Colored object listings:
- Opening Delimiter -
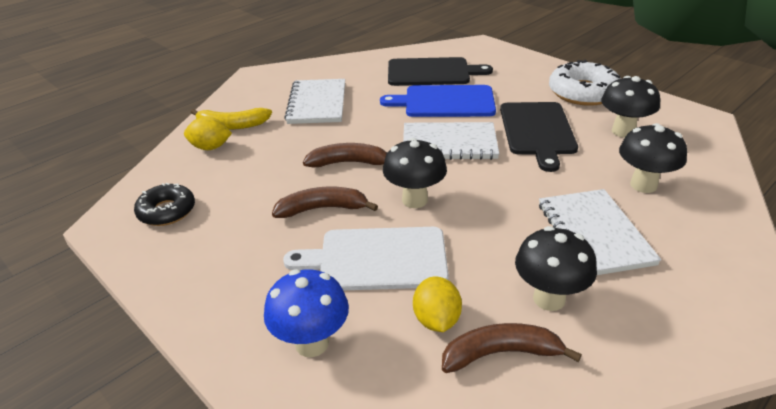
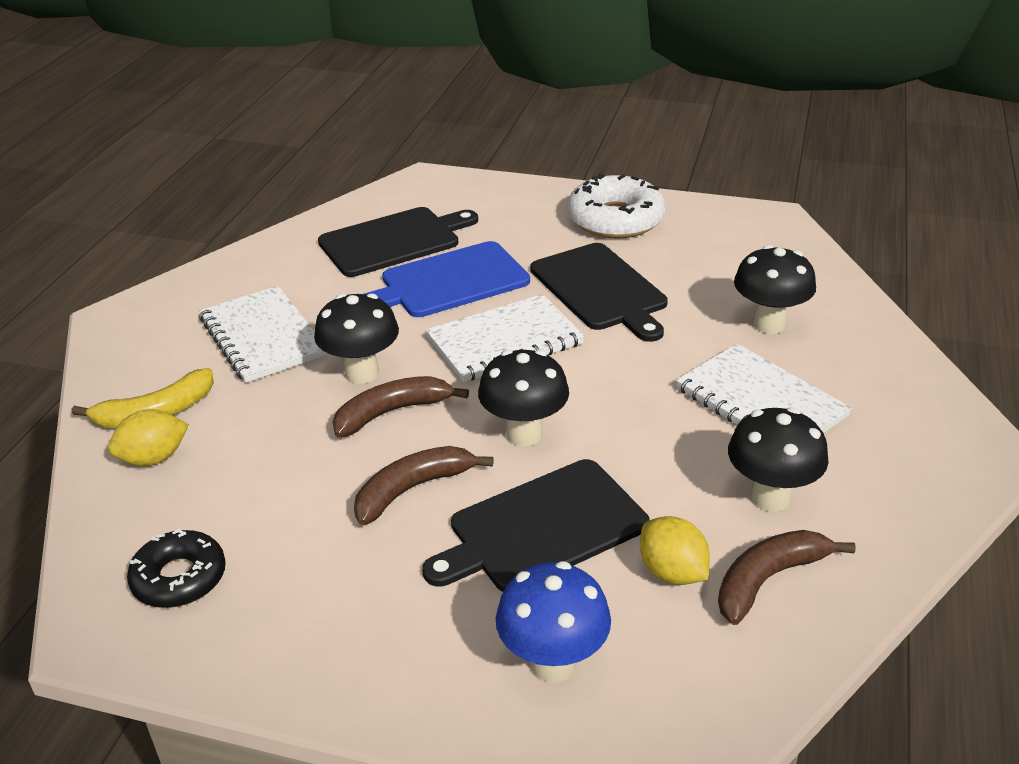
camera: 30 degrees left, 0 degrees up
(376, 259) = (541, 528): white cutting board -> black cutting board
(623, 131) = (699, 261): black mushroom -> black mushroom (362, 373)

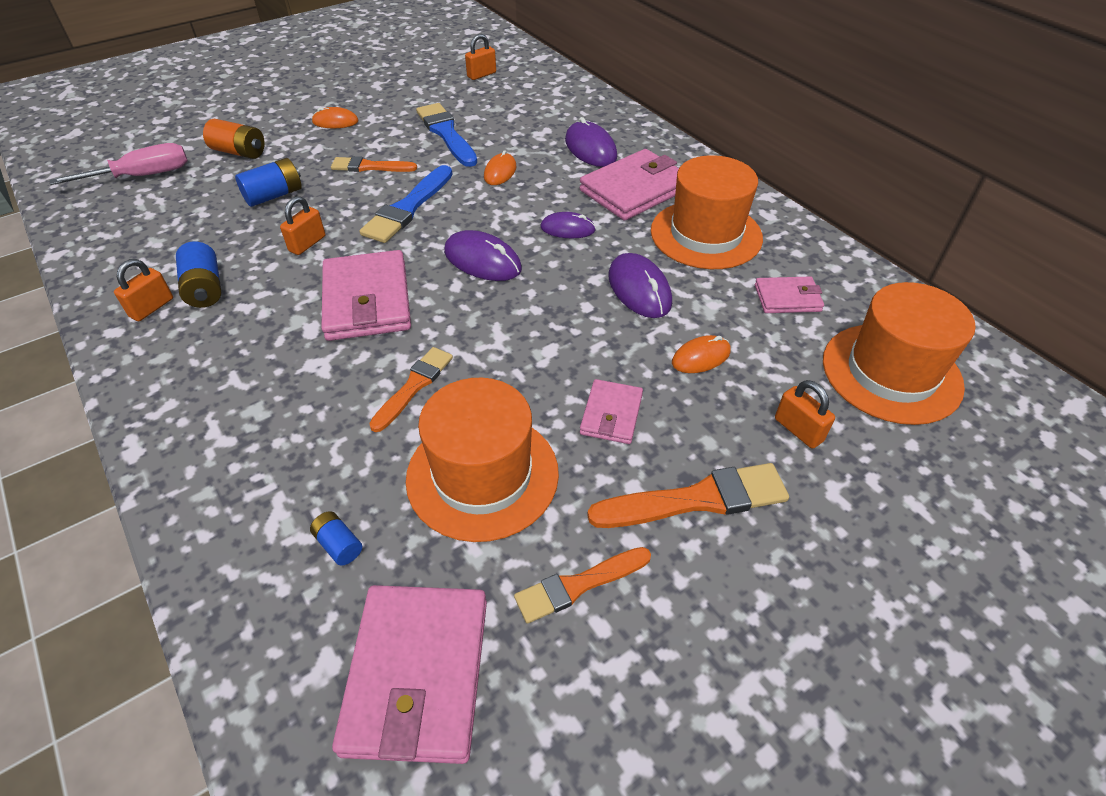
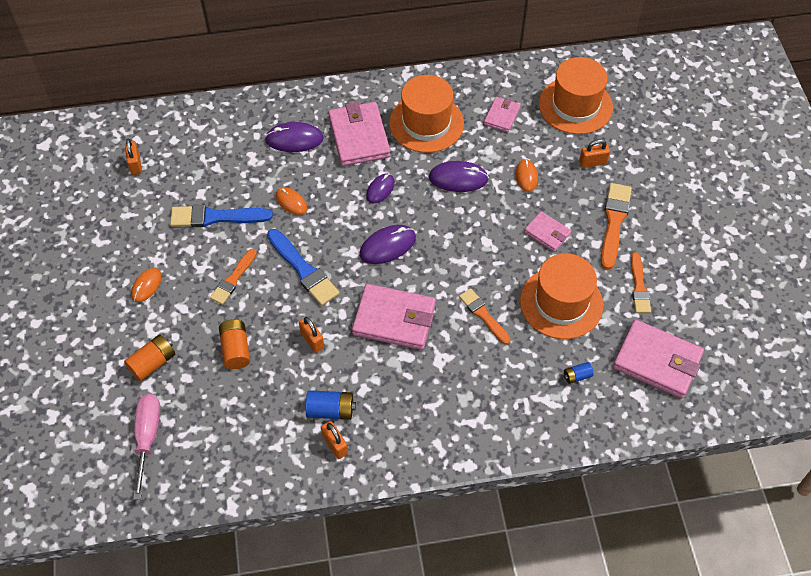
camera: 65 degrees left, 10 degrees up
(274, 195) = (236, 349): blue battery -> orange battery

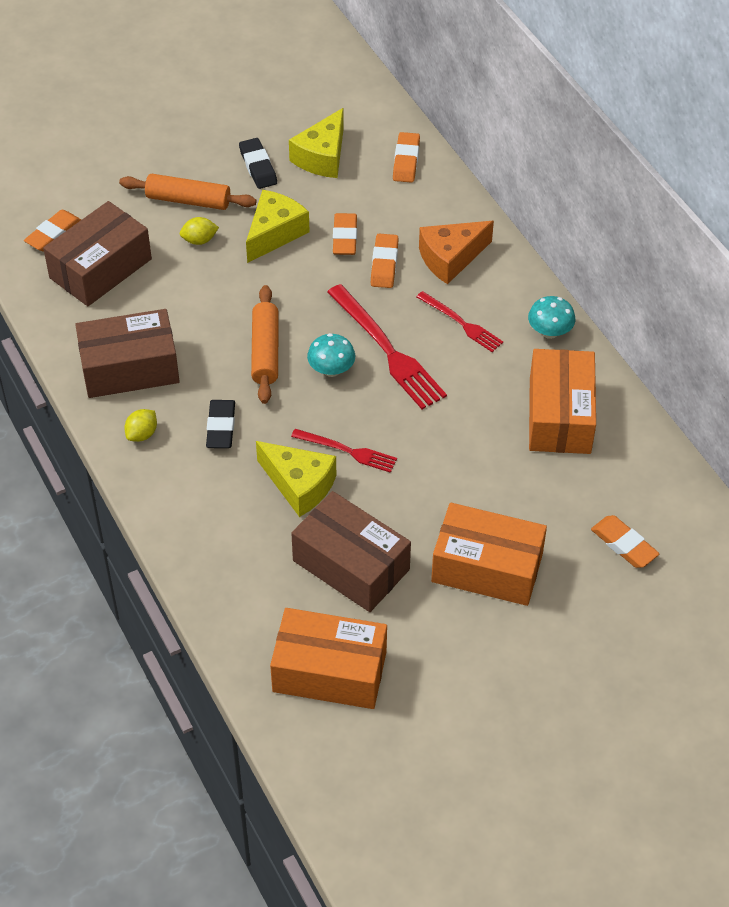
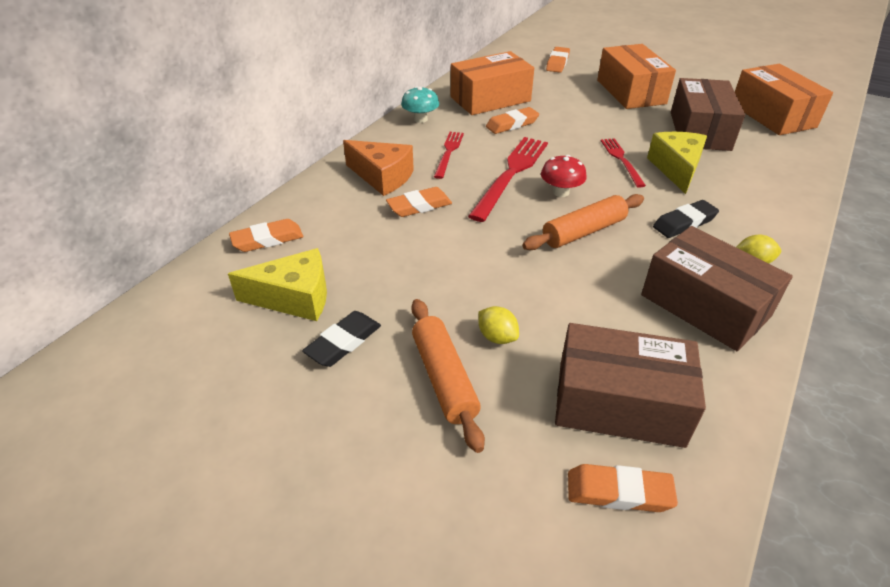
camera: 120 degrees left, 10 degrees down
(275, 233) = (438, 285): yellow cheese -> none
(331, 370) = (560, 192): turquoise mushroom -> red mushroom
(344, 237) = (405, 239): orange eraser -> orange eraser (512, 124)

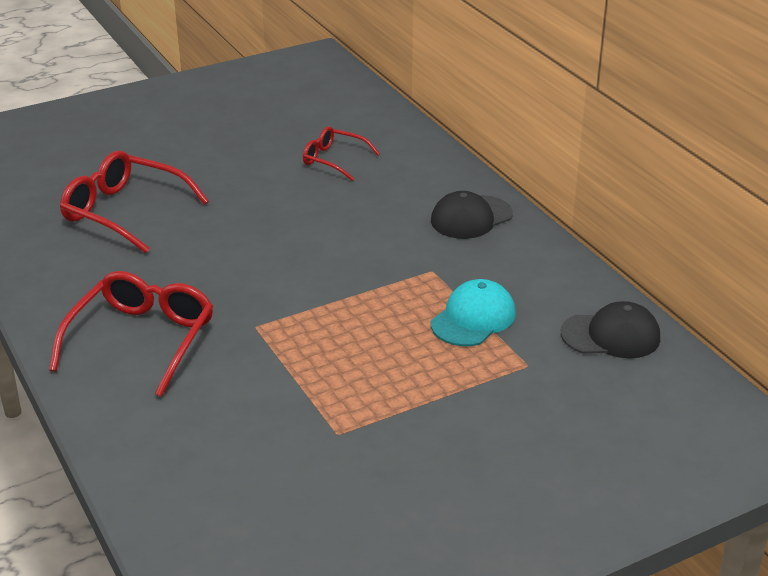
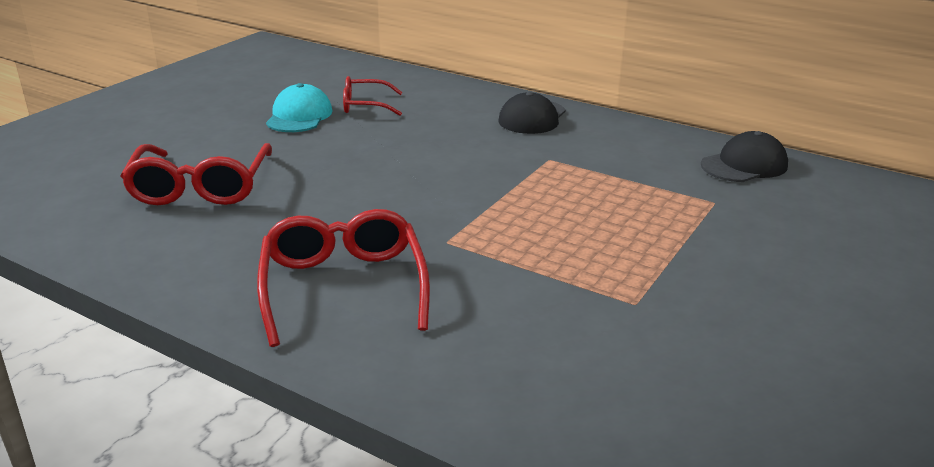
camera: 30 degrees left, 5 degrees down
(125, 212) = (201, 187): red glasses -> red glasses turned 90 degrees counterclockwise
(473, 318) = (628, 182): turquoise cap -> turquoise cap (299, 116)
- Closing Delimiter -
Directions: Should a record include a picture, omit it from your copy and return the rest unchanged.

Result:
camera: 30 degrees left, 0 degrees up
(376, 259) = (541, 528): white cutting board -> black cutting board
(623, 131) = (699, 261): black mushroom -> black mushroom (362, 373)

camera: 65 degrees left, 10 degrees up
(274, 195) = (236, 349): blue battery -> orange battery

camera: 120 degrees left, 10 degrees down
(275, 233) = (438, 285): yellow cheese -> none
(331, 370) = (560, 192): turquoise mushroom -> red mushroom
(344, 237) = (405, 239): orange eraser -> orange eraser (512, 124)

camera: 30 degrees left, 5 degrees down
(125, 212) = (201, 187): red glasses -> red glasses turned 90 degrees counterclockwise
(473, 318) = (628, 182): turquoise cap -> turquoise cap (299, 116)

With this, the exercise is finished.